EXERCISE → No pictures go into the copy. Write out exactly the lines below from the one containing "brown cake <412,404,518,504>" through the one containing "yellow banana <347,67,387,126>".

───── DATA RECORDS ─────

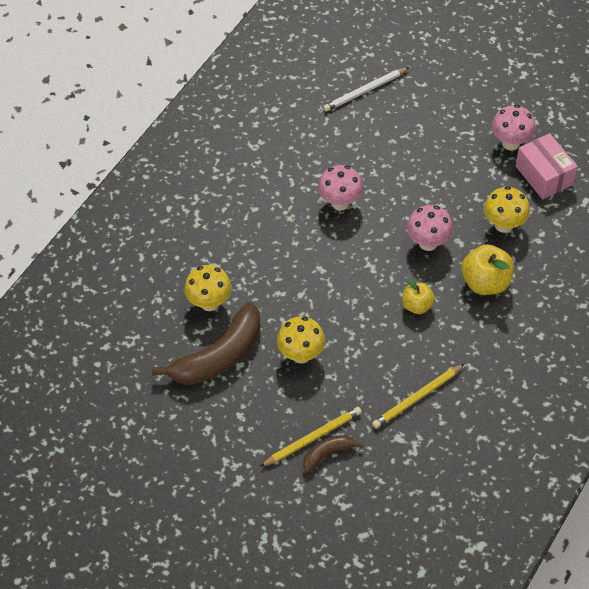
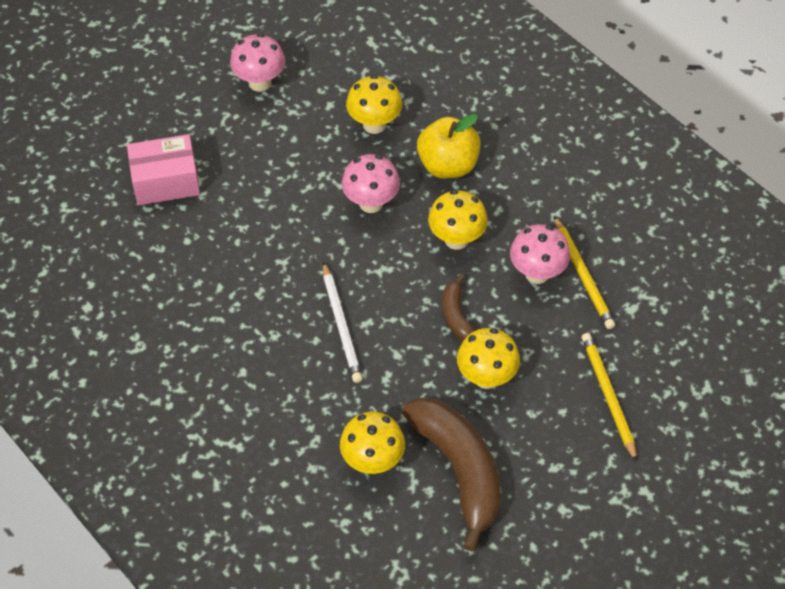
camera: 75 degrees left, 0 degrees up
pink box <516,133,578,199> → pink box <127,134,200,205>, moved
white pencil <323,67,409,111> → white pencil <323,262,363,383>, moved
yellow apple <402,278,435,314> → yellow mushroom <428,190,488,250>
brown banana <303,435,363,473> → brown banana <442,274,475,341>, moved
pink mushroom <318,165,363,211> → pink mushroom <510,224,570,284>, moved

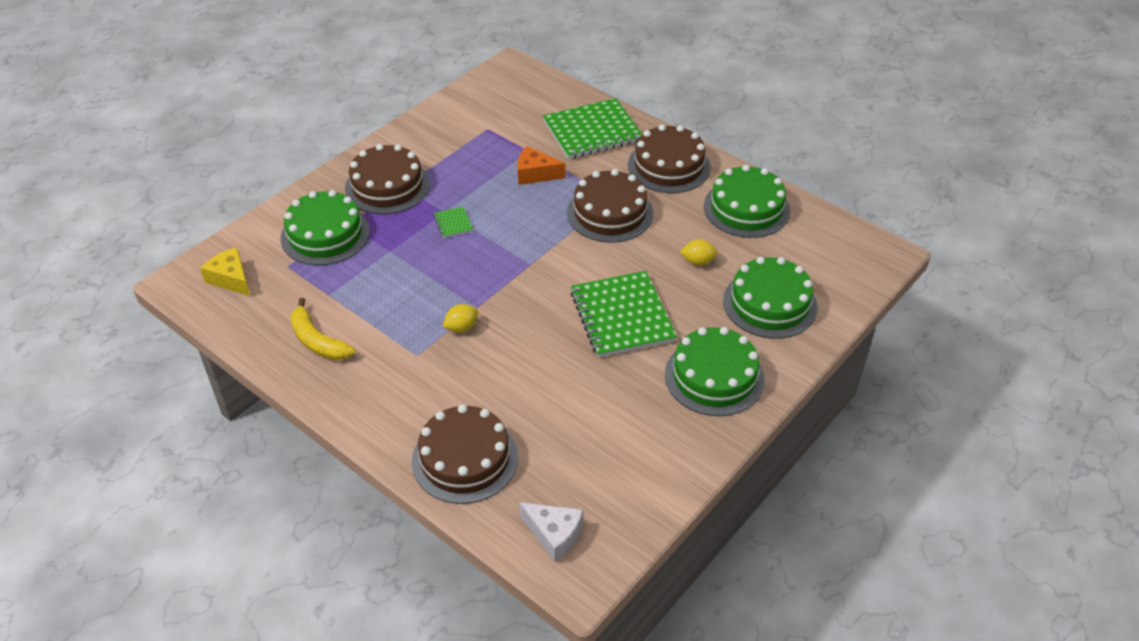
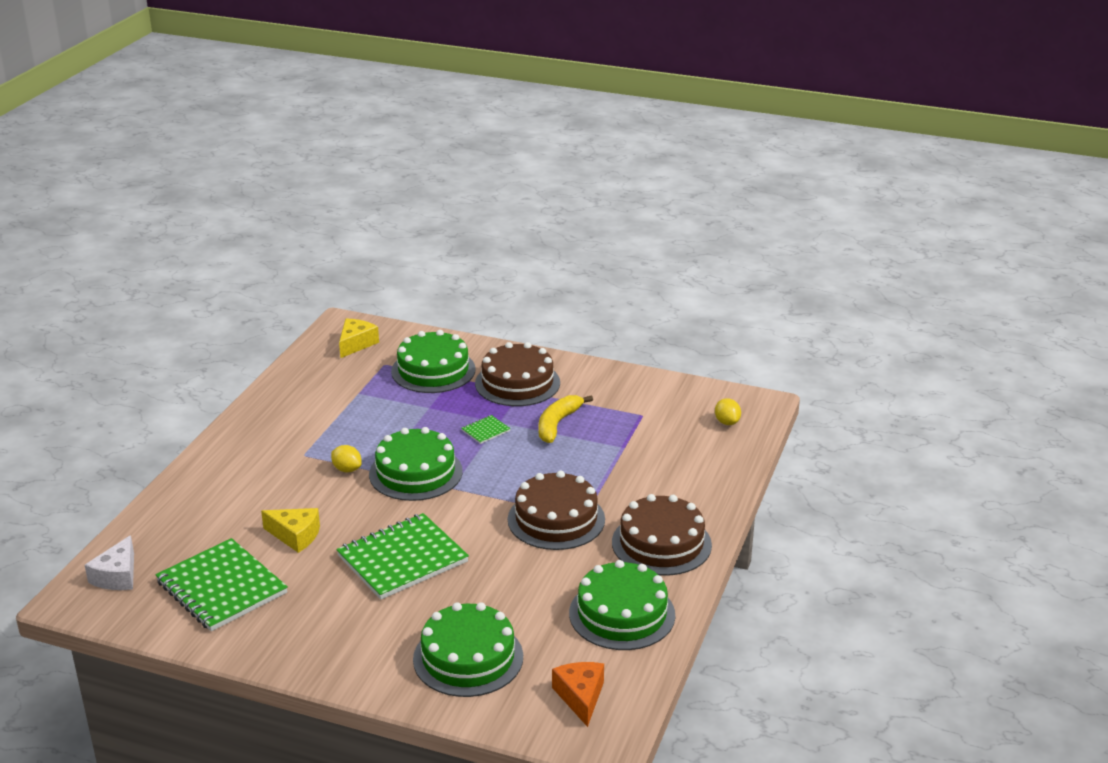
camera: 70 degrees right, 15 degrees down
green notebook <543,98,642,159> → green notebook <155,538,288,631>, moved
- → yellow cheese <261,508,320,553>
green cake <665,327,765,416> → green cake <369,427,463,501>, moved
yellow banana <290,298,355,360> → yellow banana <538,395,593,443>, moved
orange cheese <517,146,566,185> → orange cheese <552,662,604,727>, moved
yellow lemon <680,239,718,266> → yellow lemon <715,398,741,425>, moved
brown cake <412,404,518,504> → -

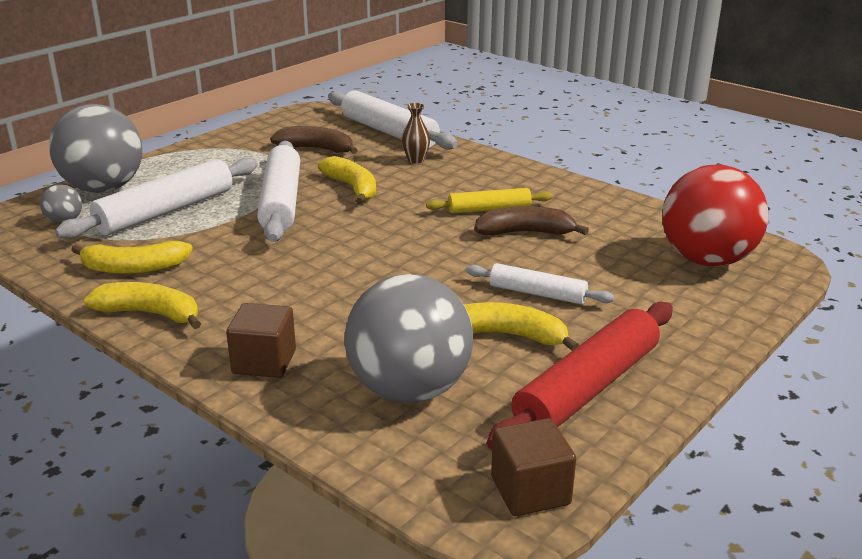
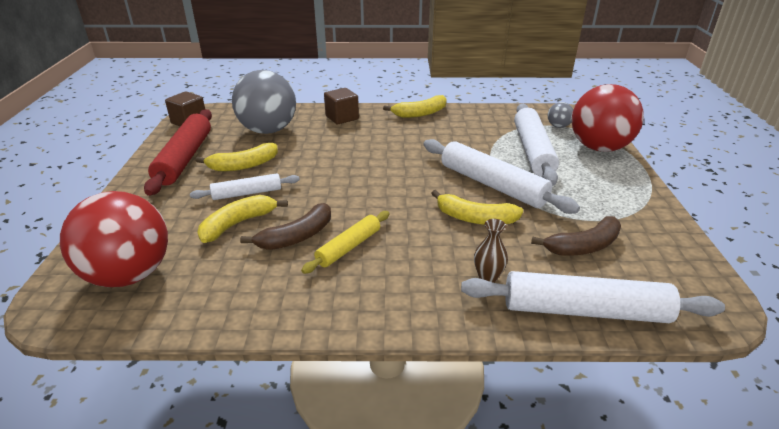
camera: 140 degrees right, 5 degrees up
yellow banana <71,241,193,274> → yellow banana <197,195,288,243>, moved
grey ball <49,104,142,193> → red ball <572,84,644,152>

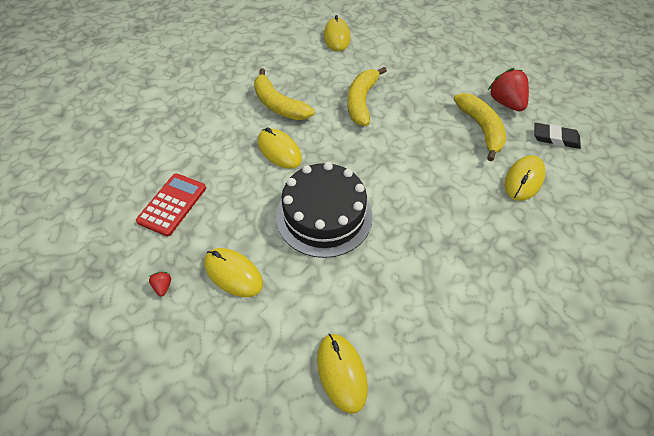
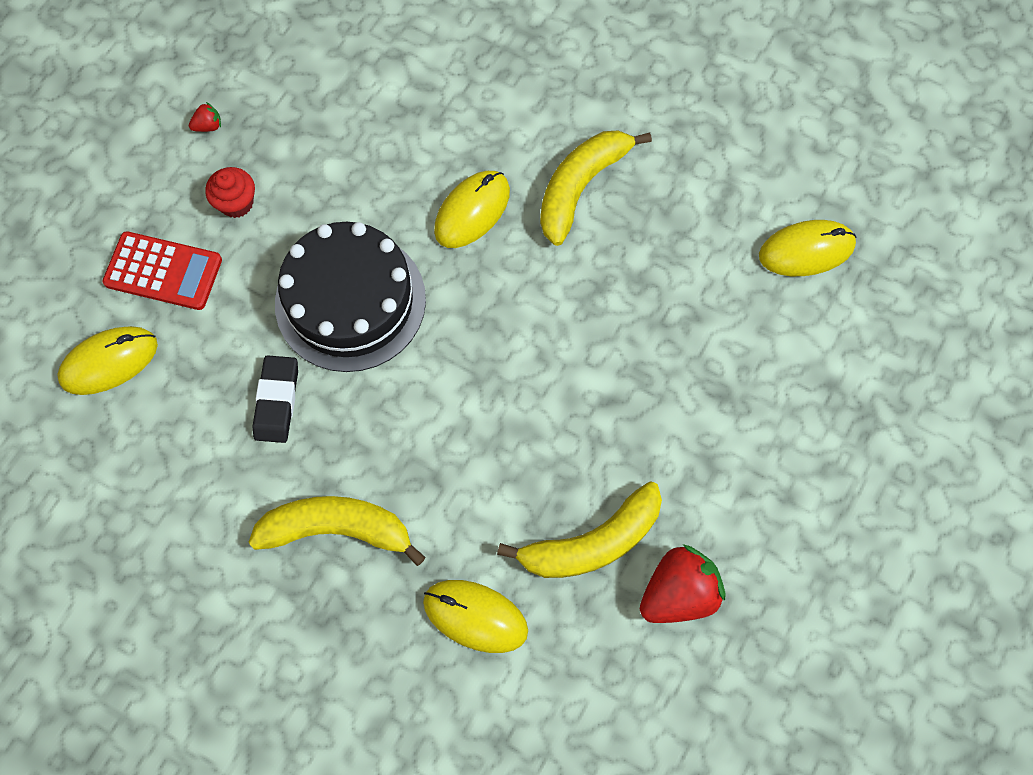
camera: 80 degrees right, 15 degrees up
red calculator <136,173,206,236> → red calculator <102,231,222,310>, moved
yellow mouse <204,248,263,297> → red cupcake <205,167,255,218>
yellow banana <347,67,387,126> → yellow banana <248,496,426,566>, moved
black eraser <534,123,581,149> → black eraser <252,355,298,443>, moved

─────

EXERCISE ANSWER →
brown cake <412,404,518,504> → -

camera: 140 degrees right, 5 degrees up
yellow banana <71,241,193,274> → yellow banana <197,195,288,243>, moved
grey ball <49,104,142,193> → red ball <572,84,644,152>

camera: 80 degrees right, 15 degrees up
red calculator <136,173,206,236> → red calculator <102,231,222,310>, moved
yellow mouse <204,248,263,297> → red cupcake <205,167,255,218>
yellow banana <347,67,387,126> → yellow banana <248,496,426,566>, moved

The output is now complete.